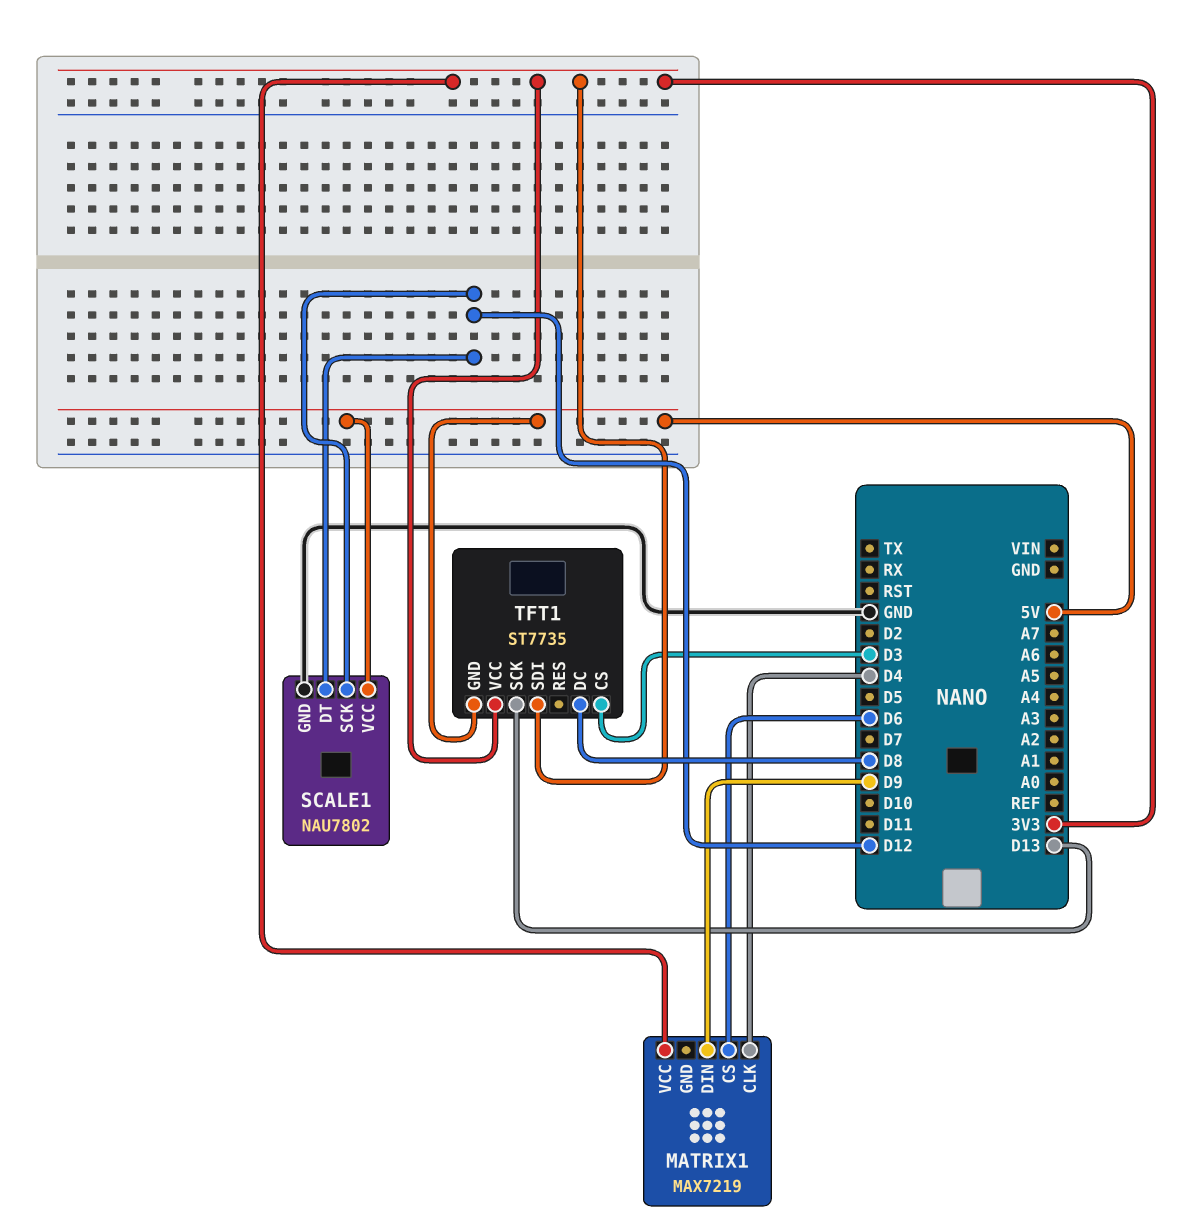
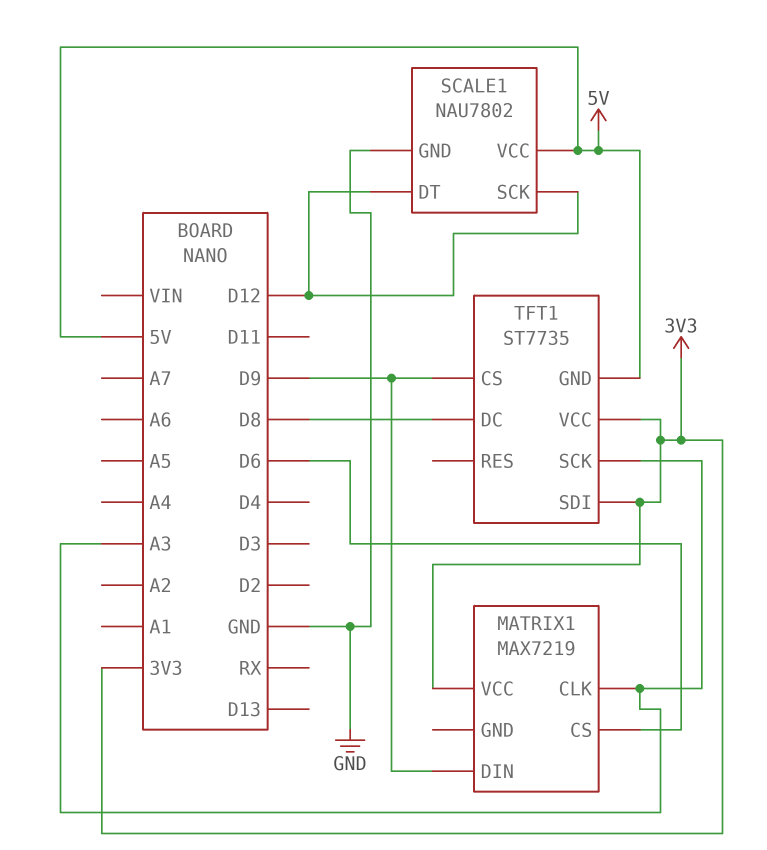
MATRIX1 pin CLK: D4 -> A3
TFT1 pin CS: D3 -> D9
TFT1 pin SCK: D13 -> A3

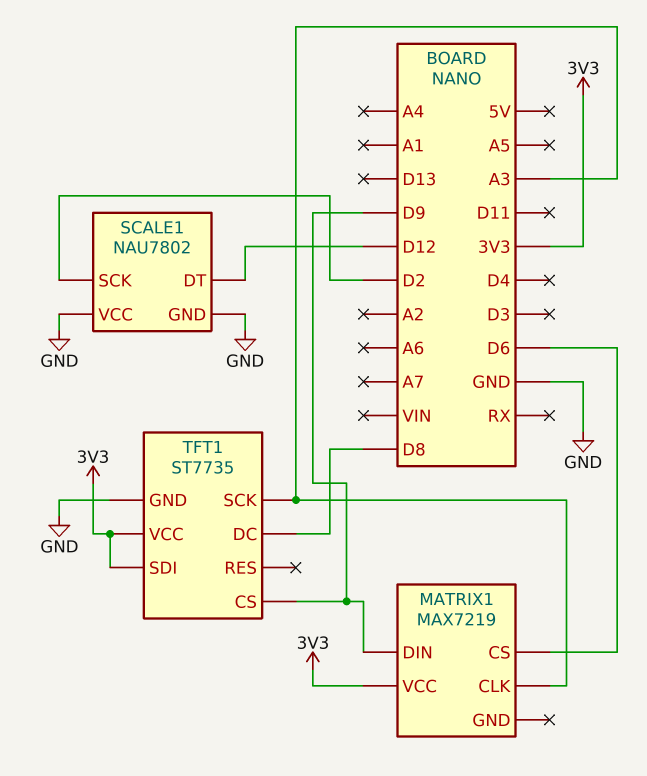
SCALE1 pin SCK: D12 -> D2
SCALE1 pin VCC: 5V -> GND
TFT1 pin GND: 5V -> GND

• • • • •

→ **PROBLEM DETAILS**
Could you restate the material word for word, skipping any pictures it holds?

→ **OUTPUT FOR THIS EXERCISE**
MATRIX1 pin CLK: D4 -> A3
TFT1 pin CS: D3 -> D9
TFT1 pin SCK: D13 -> A3

SCALE1 pin SCK: D12 -> D2
SCALE1 pin VCC: 5V -> GND
TFT1 pin GND: 5V -> GND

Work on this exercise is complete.